What you need to do »
An exact transcription of each entry below is required, without any pictures.

○ ○ ○ ○

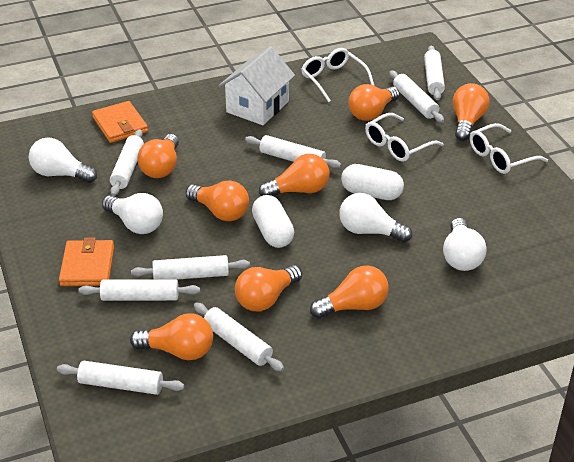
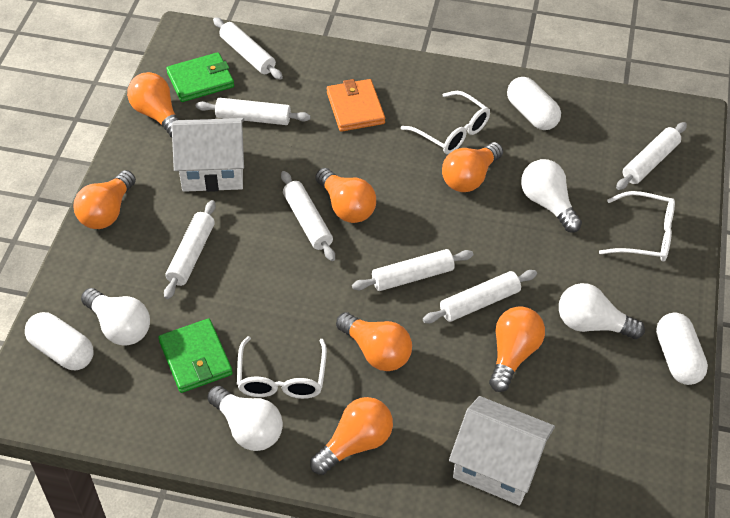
green wallet: 0 -> 2
orange light bulb: 8 -> 7
orange wallet: 2 -> 1
white capsule: 2 -> 3
white house: 1 -> 2
white rolling pin: 8 -> 7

○ ○ ○ ○

Expected output »
green wallet: 0 -> 2
orange light bulb: 8 -> 7
orange wallet: 2 -> 1
white capsule: 2 -> 3
white house: 1 -> 2
white rolling pin: 8 -> 7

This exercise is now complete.